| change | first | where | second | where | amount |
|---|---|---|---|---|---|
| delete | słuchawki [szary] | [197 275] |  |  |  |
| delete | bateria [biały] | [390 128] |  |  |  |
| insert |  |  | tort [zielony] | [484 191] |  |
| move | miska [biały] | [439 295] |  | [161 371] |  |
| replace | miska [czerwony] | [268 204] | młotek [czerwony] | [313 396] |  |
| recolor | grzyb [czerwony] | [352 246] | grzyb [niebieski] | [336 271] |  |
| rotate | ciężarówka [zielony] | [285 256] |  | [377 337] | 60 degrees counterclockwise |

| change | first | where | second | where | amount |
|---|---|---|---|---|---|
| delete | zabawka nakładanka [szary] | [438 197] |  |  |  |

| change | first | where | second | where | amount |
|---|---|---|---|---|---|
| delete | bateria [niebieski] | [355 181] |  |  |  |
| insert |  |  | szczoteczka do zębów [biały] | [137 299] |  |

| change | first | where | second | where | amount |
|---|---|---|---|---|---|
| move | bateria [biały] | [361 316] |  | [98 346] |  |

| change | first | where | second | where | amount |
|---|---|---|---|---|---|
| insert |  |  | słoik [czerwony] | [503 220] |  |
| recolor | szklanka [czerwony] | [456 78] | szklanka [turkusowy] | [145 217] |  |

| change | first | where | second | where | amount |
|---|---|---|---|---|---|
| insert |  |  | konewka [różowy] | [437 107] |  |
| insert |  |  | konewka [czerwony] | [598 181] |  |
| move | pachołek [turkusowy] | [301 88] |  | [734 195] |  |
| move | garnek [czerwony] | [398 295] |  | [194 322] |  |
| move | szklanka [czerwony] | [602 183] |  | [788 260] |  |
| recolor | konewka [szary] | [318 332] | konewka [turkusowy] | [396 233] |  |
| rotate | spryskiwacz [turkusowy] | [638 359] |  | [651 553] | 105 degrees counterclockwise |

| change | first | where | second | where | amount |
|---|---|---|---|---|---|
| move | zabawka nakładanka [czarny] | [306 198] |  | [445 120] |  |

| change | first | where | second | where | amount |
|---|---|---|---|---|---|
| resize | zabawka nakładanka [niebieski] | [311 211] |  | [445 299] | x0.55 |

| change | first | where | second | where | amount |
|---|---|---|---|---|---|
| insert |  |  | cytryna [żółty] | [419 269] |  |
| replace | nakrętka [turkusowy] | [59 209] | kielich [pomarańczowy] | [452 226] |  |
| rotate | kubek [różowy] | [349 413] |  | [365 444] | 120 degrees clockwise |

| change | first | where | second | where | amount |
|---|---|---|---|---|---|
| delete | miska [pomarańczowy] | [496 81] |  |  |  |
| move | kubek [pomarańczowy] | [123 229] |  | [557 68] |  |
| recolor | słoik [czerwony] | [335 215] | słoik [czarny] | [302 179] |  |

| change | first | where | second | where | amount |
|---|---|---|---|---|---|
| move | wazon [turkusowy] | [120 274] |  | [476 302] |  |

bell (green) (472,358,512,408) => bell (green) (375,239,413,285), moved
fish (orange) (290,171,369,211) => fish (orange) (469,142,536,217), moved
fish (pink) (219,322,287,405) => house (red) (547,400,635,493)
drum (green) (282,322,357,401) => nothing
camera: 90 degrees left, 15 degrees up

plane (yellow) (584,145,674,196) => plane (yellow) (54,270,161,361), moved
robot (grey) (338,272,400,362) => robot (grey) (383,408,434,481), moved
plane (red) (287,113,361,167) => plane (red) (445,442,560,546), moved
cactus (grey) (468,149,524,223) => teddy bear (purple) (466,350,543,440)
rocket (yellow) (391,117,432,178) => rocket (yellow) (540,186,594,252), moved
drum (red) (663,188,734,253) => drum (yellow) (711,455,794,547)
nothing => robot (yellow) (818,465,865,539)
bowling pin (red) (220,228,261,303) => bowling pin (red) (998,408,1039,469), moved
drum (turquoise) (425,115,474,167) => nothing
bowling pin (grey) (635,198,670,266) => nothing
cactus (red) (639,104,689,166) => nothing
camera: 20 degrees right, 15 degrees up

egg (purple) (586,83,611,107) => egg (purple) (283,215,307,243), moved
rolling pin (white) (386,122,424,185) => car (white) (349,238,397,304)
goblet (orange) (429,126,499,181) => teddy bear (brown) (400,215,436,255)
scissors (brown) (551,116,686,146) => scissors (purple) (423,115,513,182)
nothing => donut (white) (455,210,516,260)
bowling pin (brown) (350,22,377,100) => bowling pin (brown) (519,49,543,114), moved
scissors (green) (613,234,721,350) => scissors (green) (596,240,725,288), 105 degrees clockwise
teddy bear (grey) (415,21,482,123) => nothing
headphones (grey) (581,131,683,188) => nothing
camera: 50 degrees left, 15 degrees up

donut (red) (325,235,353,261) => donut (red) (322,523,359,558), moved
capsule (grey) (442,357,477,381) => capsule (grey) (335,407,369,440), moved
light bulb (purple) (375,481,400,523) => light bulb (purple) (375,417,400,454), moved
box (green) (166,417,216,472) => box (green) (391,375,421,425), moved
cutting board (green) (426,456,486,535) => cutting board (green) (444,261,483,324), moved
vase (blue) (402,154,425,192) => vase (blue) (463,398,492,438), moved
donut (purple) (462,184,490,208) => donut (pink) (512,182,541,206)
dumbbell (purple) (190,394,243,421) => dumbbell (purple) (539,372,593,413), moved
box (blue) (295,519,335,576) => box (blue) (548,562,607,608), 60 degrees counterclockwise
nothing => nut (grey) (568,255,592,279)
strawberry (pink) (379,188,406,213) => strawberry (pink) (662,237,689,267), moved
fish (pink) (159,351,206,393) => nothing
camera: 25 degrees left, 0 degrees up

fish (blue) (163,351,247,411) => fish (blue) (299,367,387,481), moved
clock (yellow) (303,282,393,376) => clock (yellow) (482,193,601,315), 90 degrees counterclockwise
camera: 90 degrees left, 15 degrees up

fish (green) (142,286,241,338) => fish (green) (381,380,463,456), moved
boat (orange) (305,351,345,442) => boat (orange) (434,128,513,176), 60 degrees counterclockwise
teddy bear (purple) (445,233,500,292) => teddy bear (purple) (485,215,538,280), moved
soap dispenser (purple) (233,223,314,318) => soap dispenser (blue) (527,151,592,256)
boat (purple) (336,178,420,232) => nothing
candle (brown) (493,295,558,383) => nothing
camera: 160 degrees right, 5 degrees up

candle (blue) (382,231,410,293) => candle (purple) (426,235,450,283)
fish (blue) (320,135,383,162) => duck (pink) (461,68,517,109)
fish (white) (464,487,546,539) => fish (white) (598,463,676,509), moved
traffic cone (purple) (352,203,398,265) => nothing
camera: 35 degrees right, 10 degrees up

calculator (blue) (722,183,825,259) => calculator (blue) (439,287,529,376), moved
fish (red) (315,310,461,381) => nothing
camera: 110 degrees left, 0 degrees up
○ ○ ○ ○
- TASK GOAL: Within the listing above, extract exactly the lines from the line with "[biały] | [390" to the line with "recolor | grzyb", the two named lines included, and no others.

- EXPECTED ANSWER:
| delete | bateria [biały] | [390 128] |  |  |  |
| insert |  |  | tort [zielony] | [484 191] |  |
| move | miska [biały] | [439 295] |  | [161 371] |  |
| replace | miska [czerwony] | [268 204] | młotek [czerwony] | [313 396] |  |
| recolor | grzyb [czerwony] | [352 246] | grzyb [niebieski] | [336 271] |  |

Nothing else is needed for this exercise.